Image sets with object changes
━━━━━━━━━━━━━━━━━━━━
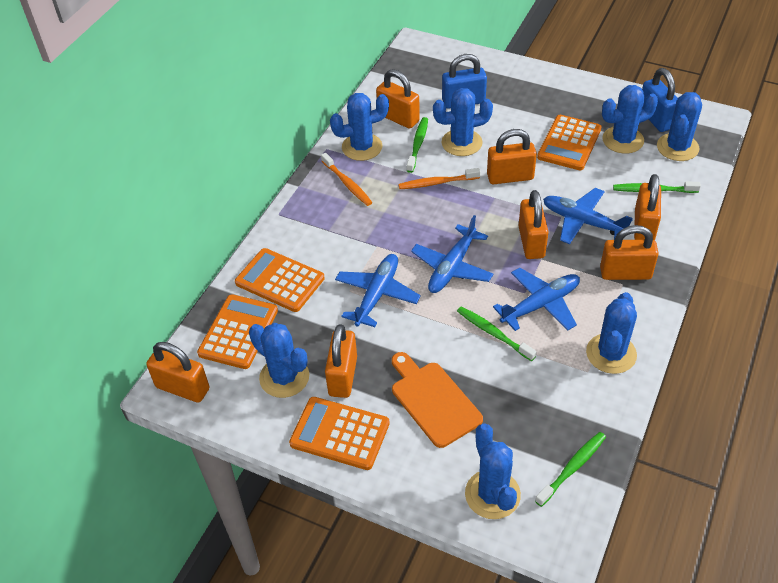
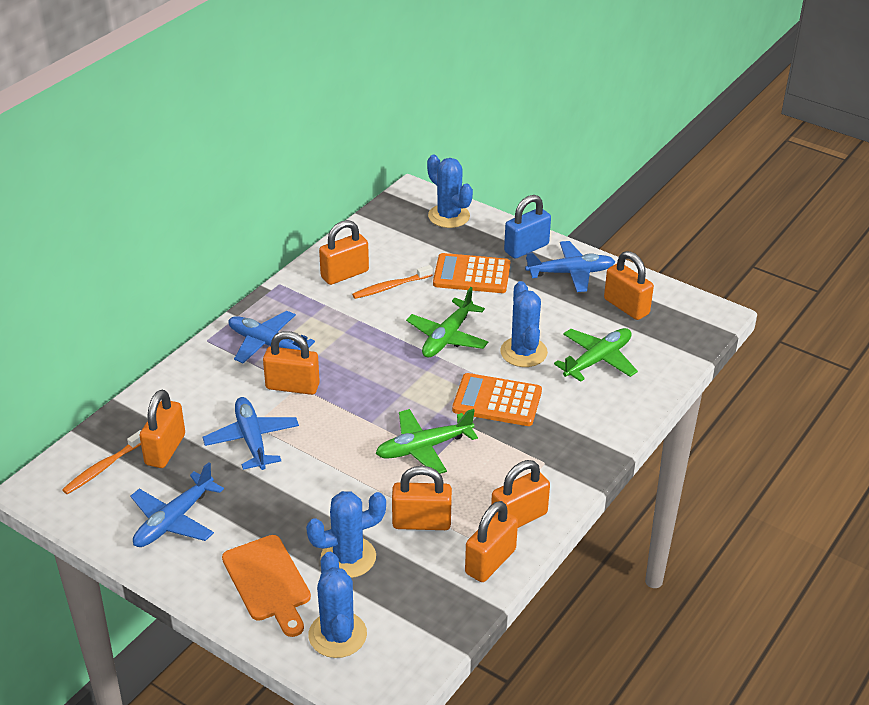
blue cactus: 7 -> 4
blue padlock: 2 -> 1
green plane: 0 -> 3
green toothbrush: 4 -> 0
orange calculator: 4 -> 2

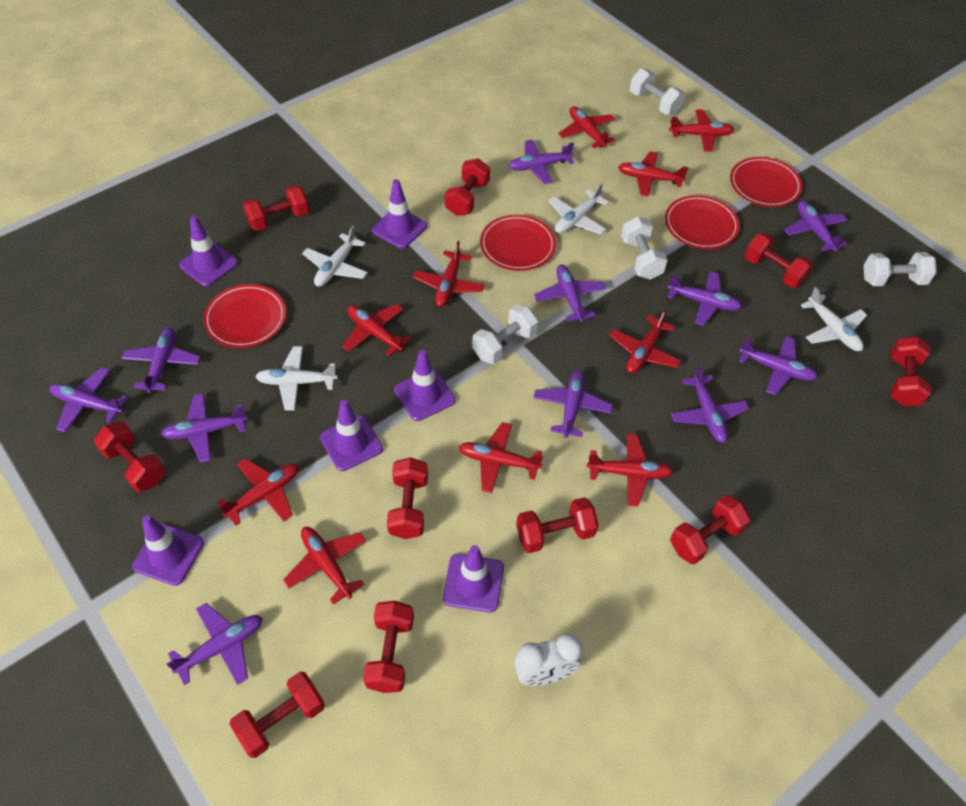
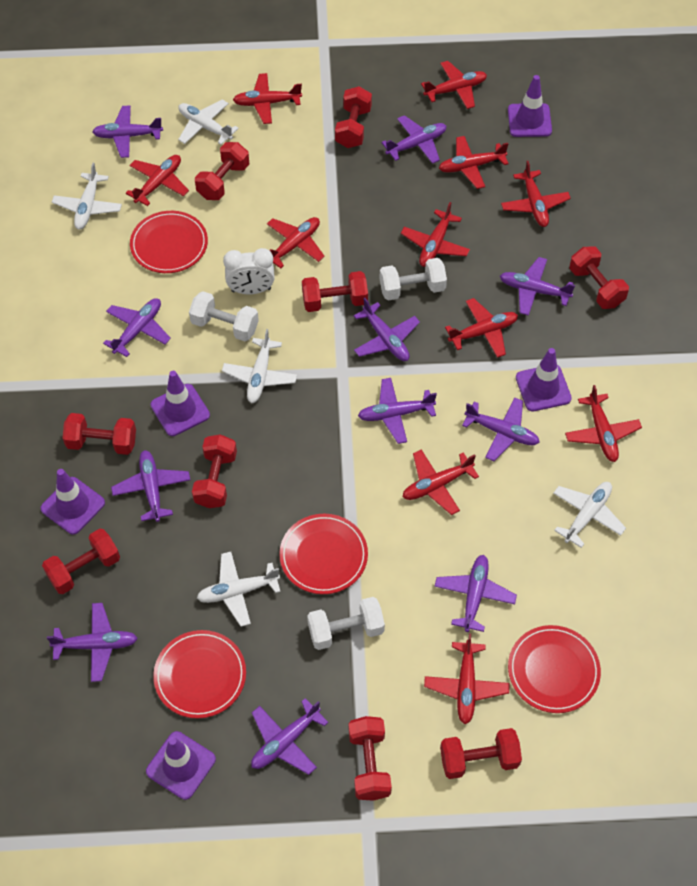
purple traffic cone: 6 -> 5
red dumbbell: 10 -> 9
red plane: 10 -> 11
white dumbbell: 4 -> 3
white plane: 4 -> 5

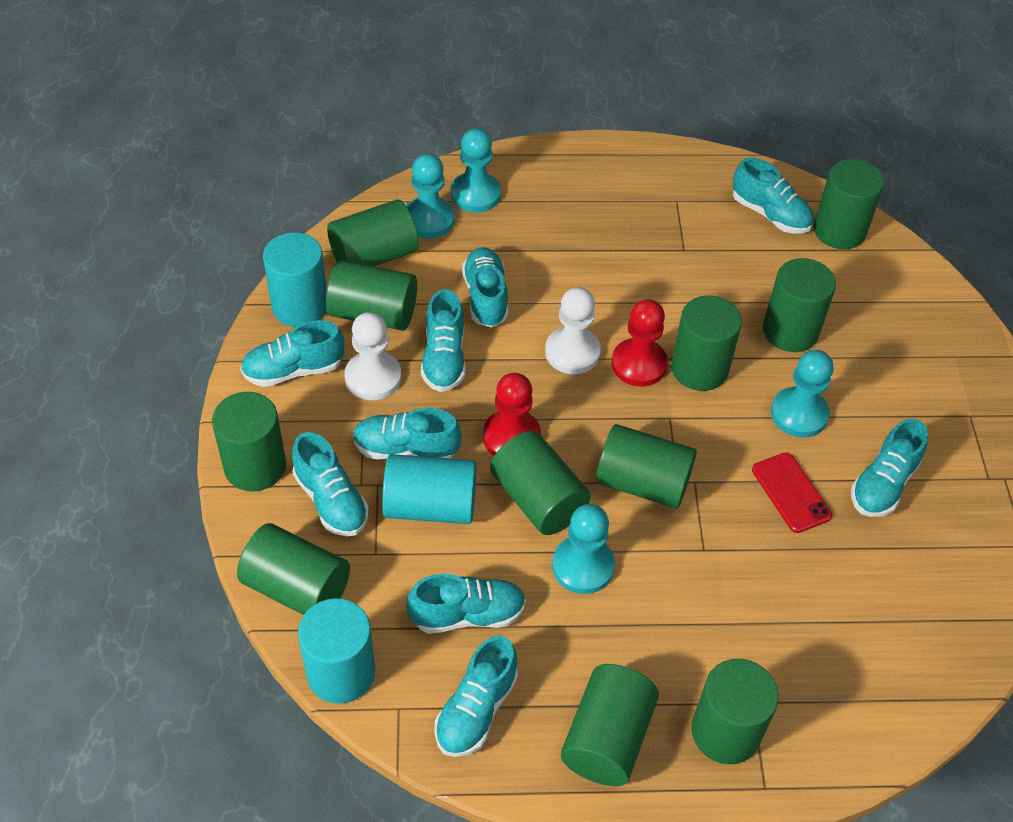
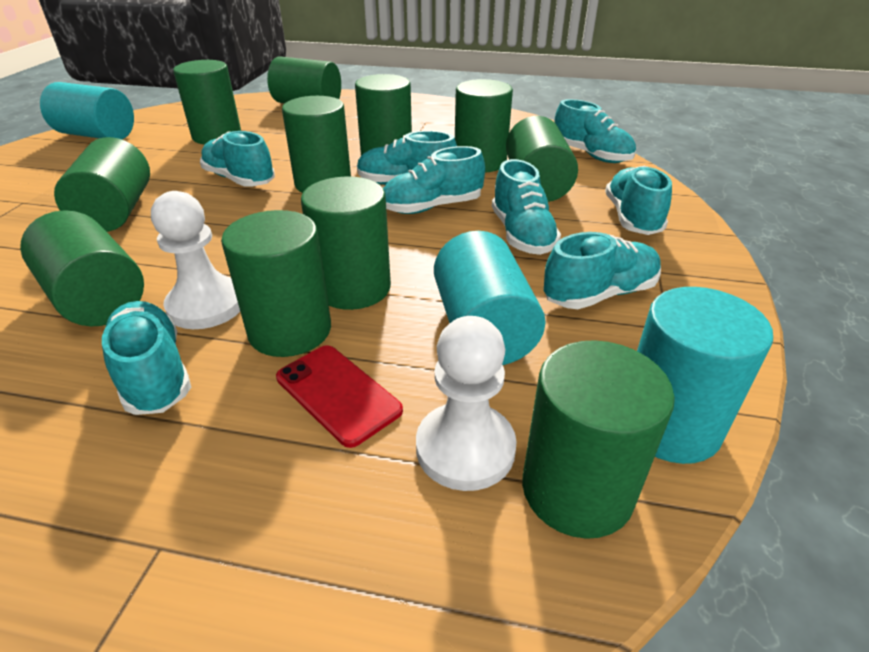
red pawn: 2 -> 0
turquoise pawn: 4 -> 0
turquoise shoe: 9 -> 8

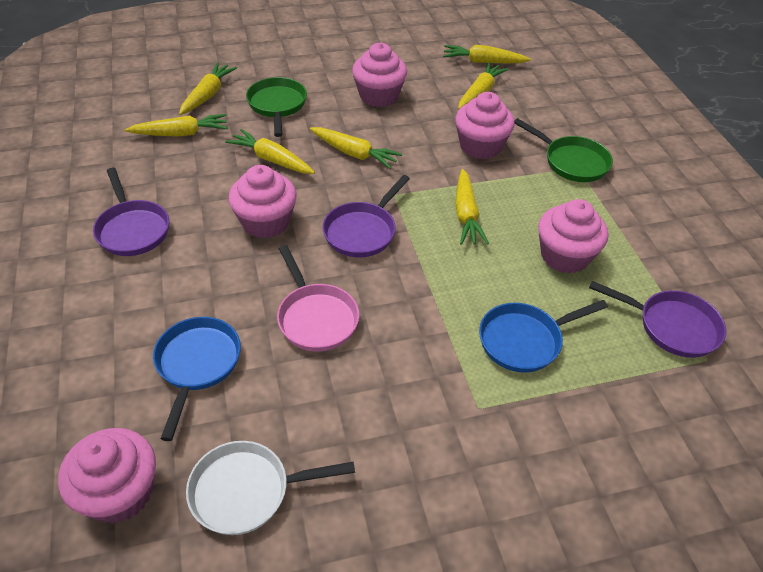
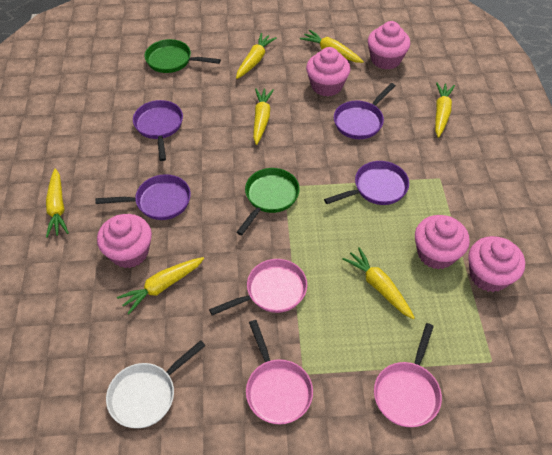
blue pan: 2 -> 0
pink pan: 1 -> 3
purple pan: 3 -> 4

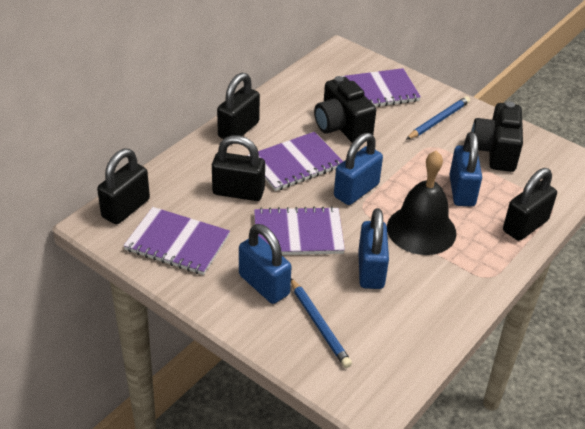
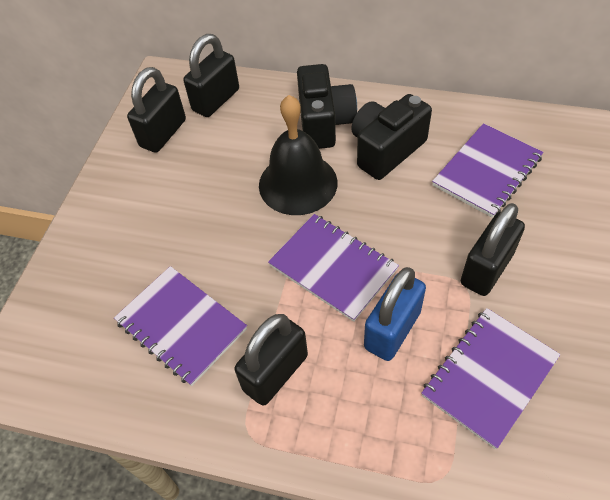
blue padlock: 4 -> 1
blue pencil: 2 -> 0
━━━━━━━━━━━━━━━━━━━━
Required work » What you return should match the records above word for word, minus the pictures.

Response »
blue cactus: 7 -> 4
blue padlock: 2 -> 1
green plane: 0 -> 3
green toothbrush: 4 -> 0
orange calculator: 4 -> 2

purple traffic cone: 6 -> 5
red dumbbell: 10 -> 9
red plane: 10 -> 11
white dumbbell: 4 -> 3
white plane: 4 -> 5

red pawn: 2 -> 0
turquoise pawn: 4 -> 0
turquoise shoe: 9 -> 8

blue pan: 2 -> 0
pink pan: 1 -> 3
purple pan: 3 -> 4

blue padlock: 4 -> 1
blue pencil: 2 -> 0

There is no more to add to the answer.